(Shape position tracking data)
........

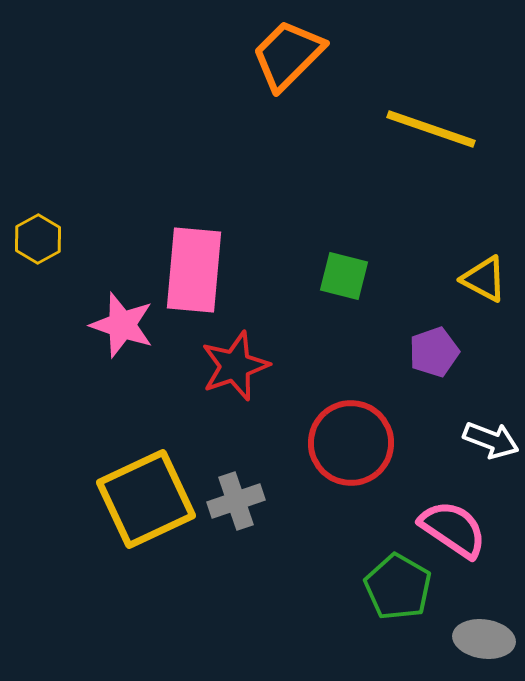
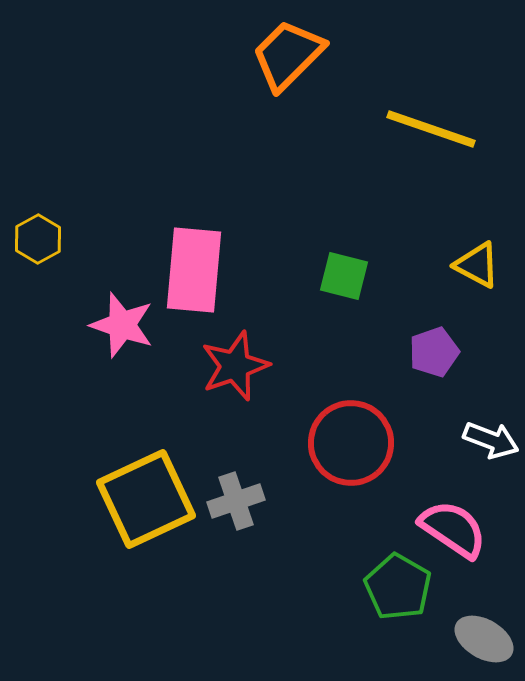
yellow triangle: moved 7 px left, 14 px up
gray ellipse: rotated 22 degrees clockwise
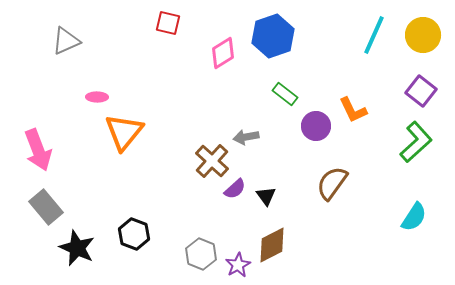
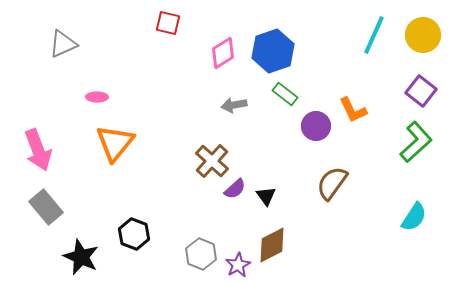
blue hexagon: moved 15 px down
gray triangle: moved 3 px left, 3 px down
orange triangle: moved 9 px left, 11 px down
gray arrow: moved 12 px left, 32 px up
black star: moved 4 px right, 9 px down
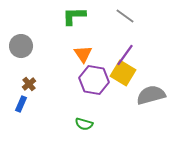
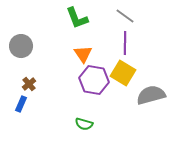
green L-shape: moved 3 px right, 2 px down; rotated 110 degrees counterclockwise
purple line: moved 12 px up; rotated 35 degrees counterclockwise
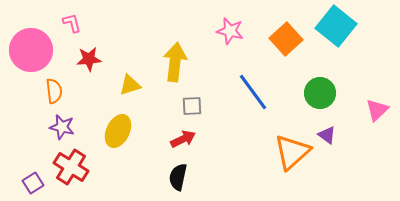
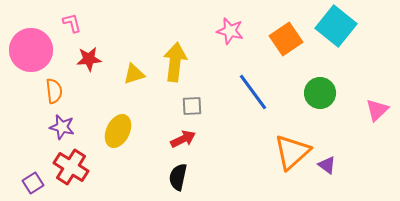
orange square: rotated 8 degrees clockwise
yellow triangle: moved 4 px right, 11 px up
purple triangle: moved 30 px down
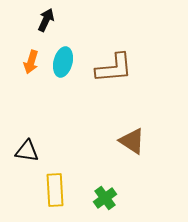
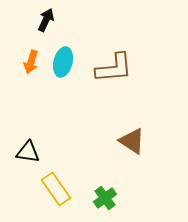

........

For the word "moved", report how many lines of the records contain it; respond with the number only.

■ Answer area
10